▼

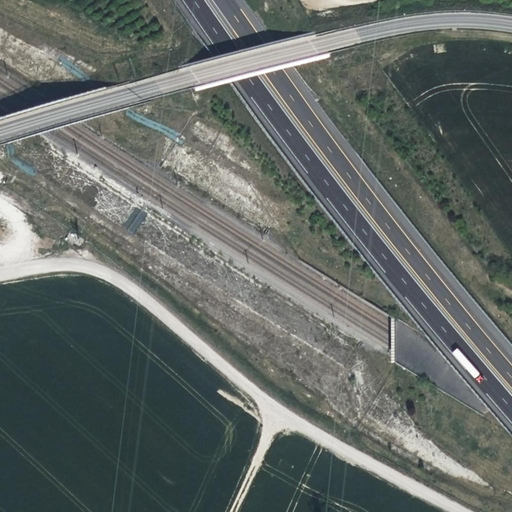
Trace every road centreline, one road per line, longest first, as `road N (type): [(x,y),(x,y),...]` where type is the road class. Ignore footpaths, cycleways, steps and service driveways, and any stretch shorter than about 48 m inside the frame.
road 1 (tertiary): [(0,133),(407,24),(511,23)]
road 2 (motorway): [(196,0),(354,217),(511,408)]
road 3 (motorway): [(511,371),(390,224),(225,0)]
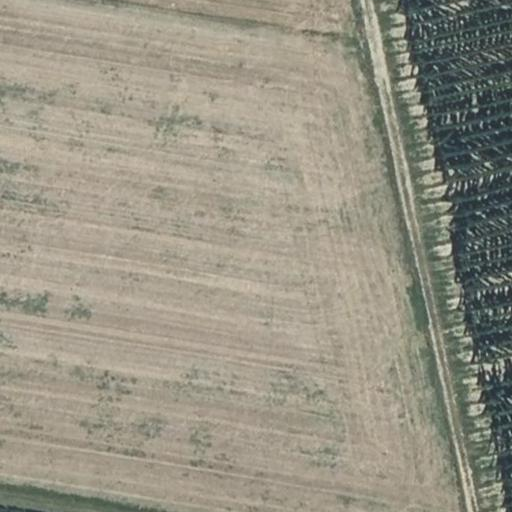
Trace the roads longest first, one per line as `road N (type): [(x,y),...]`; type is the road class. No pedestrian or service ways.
road 1 (track): [(376,0),(487,511)]
road 2 (track): [(0,481),(183,511)]
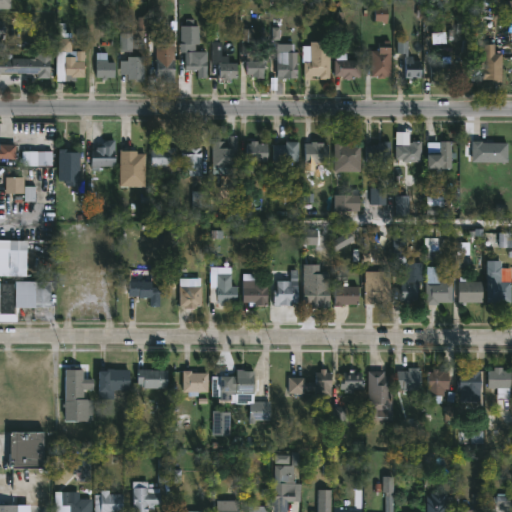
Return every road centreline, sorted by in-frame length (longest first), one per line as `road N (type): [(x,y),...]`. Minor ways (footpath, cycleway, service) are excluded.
road 1 (residential): [(511,338),(0,339)]
road 2 (residential): [(511,114),(0,113)]
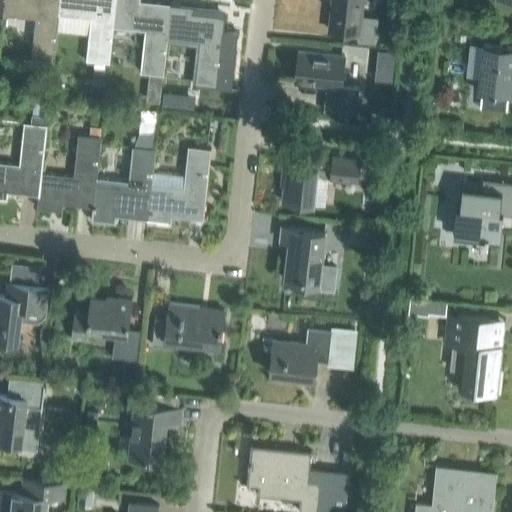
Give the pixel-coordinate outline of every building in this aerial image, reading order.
[(54,63),(59,14),(58,14),(60,0),(4,0),(3,14),(36,18),(32,61),(54,63)] [(109,63),(113,26),(115,0),(60,0),(58,14),(59,14),(91,17),(87,60),(109,63)] [(164,74),(168,38),(167,38),(171,3),(143,0),(115,0),(113,26),(146,29),(141,72),(150,73),(163,74),(164,74)] [(331,0),(328,29),(359,32),(358,41),(375,43),(378,17),(362,15),(363,0),(331,0)] [(218,86),(226,15),(194,12),(195,6),(171,3),(167,38),(168,38),(200,41),(196,84),(218,86)] [(455,31),(455,40),(465,41),(465,32),(455,31)] [(511,46),(484,44),(478,91),(511,94),(511,46)] [(326,85),(325,97),(324,110),(357,114),(359,88),(342,86),(345,55),(299,50),(295,81),(326,85)] [(91,79),(103,80),(104,67),(92,66),(91,79)] [(161,90),(163,74),(150,73),(148,89),(161,90)] [(174,106),(176,92),(164,91),(162,104),(174,106)] [(31,121),(47,123),(48,115),(32,113),(31,121)] [(210,126),(218,127),(218,119),(211,118),(210,126)] [(41,172),(42,172),(47,123),(25,121),(20,163),(0,161),(0,196),(7,198),(8,190),(39,194),(41,172)] [(96,184),(101,135),(79,133),(74,176),(42,172),(41,172),(39,194),(37,207),(61,210),(62,202),(93,206),(96,184)] [(140,137),(139,146),(154,147),(155,139),(140,137)] [(151,184),(152,184),(156,148),(154,147),(139,146),(133,145),(129,188),(96,184),(93,206),(91,219),(116,222),(116,216),(147,219),(151,184)] [(203,219),(211,148),(189,145),(184,188),(152,184),(151,184),(147,219),(171,222),(172,215),(203,219)] [(325,205),(328,177),(358,181),(360,157),(334,154),(333,162),(286,157),(282,200),(325,205)] [(511,211),(511,182),(482,179),(481,188),(462,186),(461,198),(461,205),(458,204),(455,232),(499,237),(502,210),(511,211)] [(285,279),(319,283),(319,288),(334,290),(337,265),(321,263),(325,230),(282,225),(281,240),(289,241),(285,279)] [(370,243),(372,227),(351,225),(349,241),(370,243)] [(46,310),(49,287),(36,286),(38,267),(12,264),(8,295),(0,294),(0,338),(18,340),(20,318),(34,319),(38,319),(42,317),(45,314),(46,310)] [(137,359),(140,330),(128,329),(132,298),(118,296),(117,299),(92,296),(90,312),(76,310),(73,333),(87,335),(88,328),(116,331),(113,356),(137,359)] [(408,312),(428,314),(429,299),(410,298),(408,312)] [(361,299),(351,307),(357,314),(367,306),(361,299)] [(220,345),(224,309),(170,302),(168,317),(156,315),(152,344),(167,346),(168,339),(220,345)] [(497,392),(502,344),(505,319),(503,318),(503,319),(457,314),(453,345),(450,368),(464,369),(462,388),(497,392)] [(330,361),(334,330),(308,327),(306,342),(275,339),(271,373),(314,378),(316,360),(330,361)] [(12,381),(10,396),(0,394),(0,439),(19,442),(19,446),(37,448),(40,427),(24,425),(27,405),(42,407),(45,385),(12,381)] [(97,426),(100,390),(88,389),(86,410),(85,410),(84,424),(97,426)] [(180,422),(181,407),(135,402),(129,455),(162,459),(166,420),(180,422)] [(344,511),(348,483),(308,479),(312,450),(251,444),(247,484),(259,485),(258,494),(301,498),(299,511),(308,511),(344,511)] [(492,511),(497,470),(436,464),(432,503),(416,501),(414,511),(492,511)] [(46,511),(48,497),(64,498),(65,485),(23,481),(22,493),(0,490),(0,494),(0,511),(46,511)] [(89,505),(90,489),(78,488),(77,504),(89,505)] [(129,501),(127,511),(158,511),(159,504),(129,501)]
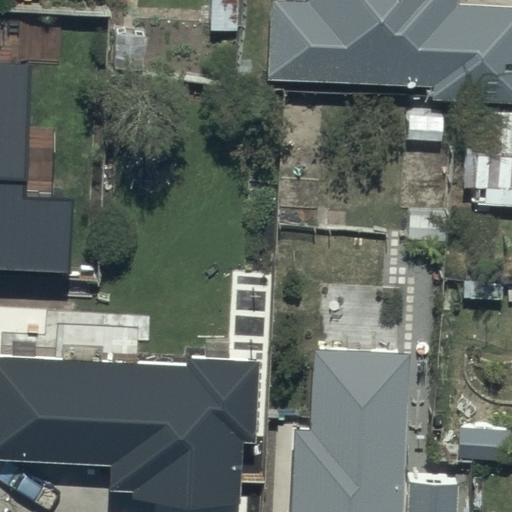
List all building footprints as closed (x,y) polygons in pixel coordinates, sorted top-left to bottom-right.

▲

§ **Written task**: Return the records verbatim from their beginning through the line holding "road 2 (residential): [(511,114),(0,113)]", inclusive, and leave the pictures out.

§ **Expected answer**:
Trace every road centreline, one road per line, longest first, as `road N (type): [(x,y),(x,y),...]` where type is the road class. Ignore footpaths, cycleways, steps and service driveways, and any stretch shorter than about 48 m inside the frame.
road 1 (tertiary): [(0,133),(407,24),(511,23)]
road 2 (motorway): [(196,0),(354,217),(511,408)]
road 3 (motorway): [(511,371),(390,224),(225,0)]
Trace the roads longest first, one per line as `road N (type): [(x,y),...]`; type is the road class. No pedestrian or service ways.
road 1 (track): [(376,0),(487,511)]
road 2 (track): [(0,481),(183,511)]
Return every road centreline, sorted by in-frame length (longest first), one per line as `road N (type): [(x,y),...]`. Minor ways (footpath, cycleway, service) are excluded.
road 1 (residential): [(511,338),(0,339)]
road 2 (residential): [(511,114),(0,113)]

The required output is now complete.